# [EXERCISE GOAL]
When the line containing "grey shoe: 2 -> 3" appears in the entries below, begin printing there and stop after the line containing "brown dice: 3 -> 2"; print each of those lines exactly and no other line.

Scene comparison data:
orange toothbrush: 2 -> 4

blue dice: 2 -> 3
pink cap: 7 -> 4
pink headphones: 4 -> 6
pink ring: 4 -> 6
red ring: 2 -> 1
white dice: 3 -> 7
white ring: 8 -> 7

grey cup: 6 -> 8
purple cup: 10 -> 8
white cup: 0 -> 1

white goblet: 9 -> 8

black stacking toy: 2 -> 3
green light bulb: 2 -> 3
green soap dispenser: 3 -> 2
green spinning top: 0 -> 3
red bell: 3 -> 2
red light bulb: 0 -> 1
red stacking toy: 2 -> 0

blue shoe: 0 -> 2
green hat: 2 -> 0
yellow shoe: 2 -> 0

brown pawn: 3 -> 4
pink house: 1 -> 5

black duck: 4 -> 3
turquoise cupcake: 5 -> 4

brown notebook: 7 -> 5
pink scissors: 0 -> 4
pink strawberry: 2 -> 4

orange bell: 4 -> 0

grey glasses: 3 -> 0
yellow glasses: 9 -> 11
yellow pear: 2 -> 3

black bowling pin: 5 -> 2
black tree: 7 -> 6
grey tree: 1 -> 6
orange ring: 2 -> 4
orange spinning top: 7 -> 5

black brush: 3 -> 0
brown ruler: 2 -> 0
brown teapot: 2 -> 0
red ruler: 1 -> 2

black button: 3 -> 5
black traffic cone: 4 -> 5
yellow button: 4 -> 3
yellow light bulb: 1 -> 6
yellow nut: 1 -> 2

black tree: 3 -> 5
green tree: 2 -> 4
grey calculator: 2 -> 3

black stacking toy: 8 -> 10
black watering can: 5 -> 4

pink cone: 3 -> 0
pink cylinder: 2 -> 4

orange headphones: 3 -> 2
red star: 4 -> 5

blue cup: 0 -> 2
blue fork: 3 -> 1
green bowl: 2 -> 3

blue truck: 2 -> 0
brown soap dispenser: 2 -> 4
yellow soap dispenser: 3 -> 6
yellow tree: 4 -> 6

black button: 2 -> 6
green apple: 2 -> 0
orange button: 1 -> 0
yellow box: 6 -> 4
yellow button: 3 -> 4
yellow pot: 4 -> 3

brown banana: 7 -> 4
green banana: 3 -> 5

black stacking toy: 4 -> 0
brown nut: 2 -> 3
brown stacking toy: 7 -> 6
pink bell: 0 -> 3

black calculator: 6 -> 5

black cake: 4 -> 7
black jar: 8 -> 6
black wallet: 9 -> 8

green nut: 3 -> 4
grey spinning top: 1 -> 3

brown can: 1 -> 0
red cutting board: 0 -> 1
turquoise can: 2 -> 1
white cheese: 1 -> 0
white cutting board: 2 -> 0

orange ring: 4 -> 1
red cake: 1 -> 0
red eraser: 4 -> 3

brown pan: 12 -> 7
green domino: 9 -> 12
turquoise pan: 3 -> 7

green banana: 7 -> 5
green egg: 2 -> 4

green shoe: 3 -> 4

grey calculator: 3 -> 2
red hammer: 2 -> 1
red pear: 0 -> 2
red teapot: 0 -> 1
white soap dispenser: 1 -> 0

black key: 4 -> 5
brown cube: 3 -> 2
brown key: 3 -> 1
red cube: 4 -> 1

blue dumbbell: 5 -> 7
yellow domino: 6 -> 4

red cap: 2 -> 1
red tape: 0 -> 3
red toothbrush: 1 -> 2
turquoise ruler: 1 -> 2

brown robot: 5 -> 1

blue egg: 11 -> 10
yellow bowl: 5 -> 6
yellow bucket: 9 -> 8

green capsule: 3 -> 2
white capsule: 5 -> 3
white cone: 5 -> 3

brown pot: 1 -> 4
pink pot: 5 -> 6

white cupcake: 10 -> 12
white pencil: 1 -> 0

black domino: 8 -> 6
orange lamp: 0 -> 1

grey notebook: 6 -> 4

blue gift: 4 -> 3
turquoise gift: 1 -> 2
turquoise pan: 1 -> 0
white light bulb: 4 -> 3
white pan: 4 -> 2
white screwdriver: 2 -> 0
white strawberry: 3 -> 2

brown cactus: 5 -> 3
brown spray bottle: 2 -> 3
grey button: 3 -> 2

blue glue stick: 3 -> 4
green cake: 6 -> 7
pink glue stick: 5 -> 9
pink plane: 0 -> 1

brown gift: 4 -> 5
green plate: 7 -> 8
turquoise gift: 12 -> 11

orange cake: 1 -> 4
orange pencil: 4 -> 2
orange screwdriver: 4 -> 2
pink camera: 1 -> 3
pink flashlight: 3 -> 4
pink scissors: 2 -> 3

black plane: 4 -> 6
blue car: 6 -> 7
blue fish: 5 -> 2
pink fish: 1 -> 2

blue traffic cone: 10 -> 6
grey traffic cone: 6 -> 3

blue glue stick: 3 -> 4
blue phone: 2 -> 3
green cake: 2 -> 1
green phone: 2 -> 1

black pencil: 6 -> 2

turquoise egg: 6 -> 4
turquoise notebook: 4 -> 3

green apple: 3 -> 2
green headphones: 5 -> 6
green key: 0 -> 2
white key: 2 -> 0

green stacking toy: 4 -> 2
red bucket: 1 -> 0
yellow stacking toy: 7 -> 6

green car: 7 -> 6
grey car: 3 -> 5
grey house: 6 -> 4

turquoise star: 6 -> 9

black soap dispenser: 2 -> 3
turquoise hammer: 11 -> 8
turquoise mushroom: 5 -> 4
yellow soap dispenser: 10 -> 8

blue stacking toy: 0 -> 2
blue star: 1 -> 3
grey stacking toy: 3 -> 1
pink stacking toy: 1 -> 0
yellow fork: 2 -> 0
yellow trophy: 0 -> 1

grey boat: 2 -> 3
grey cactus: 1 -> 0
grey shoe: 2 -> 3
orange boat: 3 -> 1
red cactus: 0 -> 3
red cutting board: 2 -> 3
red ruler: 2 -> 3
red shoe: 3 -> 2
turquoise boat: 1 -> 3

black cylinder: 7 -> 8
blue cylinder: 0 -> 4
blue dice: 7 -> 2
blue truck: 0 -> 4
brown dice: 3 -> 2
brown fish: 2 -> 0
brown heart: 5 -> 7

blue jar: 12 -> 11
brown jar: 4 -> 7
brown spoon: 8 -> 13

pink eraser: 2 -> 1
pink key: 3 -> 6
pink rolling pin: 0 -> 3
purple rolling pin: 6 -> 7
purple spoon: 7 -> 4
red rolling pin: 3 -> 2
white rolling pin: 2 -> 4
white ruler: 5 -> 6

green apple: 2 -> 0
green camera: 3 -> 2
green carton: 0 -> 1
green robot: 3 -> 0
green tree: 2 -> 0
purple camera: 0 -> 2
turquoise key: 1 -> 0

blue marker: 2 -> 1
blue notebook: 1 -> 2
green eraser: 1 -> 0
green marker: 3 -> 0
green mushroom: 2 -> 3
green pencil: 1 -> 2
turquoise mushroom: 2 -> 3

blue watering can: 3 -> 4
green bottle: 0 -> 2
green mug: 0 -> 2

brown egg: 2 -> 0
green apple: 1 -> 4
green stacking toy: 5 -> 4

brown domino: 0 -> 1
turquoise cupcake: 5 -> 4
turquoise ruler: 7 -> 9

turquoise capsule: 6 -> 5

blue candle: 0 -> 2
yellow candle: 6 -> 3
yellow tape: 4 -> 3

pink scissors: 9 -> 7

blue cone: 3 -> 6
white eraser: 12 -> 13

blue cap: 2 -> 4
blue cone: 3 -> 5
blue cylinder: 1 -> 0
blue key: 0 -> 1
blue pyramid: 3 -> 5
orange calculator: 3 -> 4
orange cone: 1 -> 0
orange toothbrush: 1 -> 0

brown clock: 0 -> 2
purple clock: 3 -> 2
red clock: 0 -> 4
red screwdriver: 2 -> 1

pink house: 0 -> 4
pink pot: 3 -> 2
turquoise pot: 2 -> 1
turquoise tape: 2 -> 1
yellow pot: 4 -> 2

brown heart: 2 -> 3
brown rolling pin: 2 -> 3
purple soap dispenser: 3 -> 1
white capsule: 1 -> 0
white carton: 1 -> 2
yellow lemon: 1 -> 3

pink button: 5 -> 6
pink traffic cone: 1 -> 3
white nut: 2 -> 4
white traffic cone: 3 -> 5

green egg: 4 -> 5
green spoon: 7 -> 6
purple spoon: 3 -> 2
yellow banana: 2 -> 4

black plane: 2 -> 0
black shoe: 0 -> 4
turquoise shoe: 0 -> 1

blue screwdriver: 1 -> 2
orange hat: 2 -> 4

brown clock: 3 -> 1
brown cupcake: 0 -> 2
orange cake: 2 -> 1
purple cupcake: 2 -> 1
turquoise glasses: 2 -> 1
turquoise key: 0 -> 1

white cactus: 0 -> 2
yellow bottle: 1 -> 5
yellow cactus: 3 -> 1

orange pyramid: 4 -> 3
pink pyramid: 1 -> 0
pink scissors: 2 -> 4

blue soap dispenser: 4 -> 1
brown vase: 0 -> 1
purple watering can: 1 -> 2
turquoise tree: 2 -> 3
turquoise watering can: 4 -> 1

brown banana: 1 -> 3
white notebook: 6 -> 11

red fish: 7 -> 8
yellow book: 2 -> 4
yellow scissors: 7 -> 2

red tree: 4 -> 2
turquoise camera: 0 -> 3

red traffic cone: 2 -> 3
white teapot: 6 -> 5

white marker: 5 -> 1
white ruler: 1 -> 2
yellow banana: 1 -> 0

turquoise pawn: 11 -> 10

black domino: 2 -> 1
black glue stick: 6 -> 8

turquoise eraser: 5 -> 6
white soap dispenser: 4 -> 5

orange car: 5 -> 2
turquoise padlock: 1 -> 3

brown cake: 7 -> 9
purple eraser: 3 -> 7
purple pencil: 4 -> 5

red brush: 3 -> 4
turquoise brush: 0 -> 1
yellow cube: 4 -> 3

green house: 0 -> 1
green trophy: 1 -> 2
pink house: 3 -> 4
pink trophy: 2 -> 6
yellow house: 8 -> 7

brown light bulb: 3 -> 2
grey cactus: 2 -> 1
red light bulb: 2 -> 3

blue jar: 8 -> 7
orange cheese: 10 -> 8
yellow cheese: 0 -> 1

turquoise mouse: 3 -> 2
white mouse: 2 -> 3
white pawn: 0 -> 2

# [ANSWER TO THIS TASK]
grey shoe: 2 -> 3
orange boat: 3 -> 1
red cactus: 0 -> 3
red cutting board: 2 -> 3
red ruler: 2 -> 3
red shoe: 3 -> 2
turquoise boat: 1 -> 3

black cylinder: 7 -> 8
blue cylinder: 0 -> 4
blue dice: 7 -> 2
blue truck: 0 -> 4
brown dice: 3 -> 2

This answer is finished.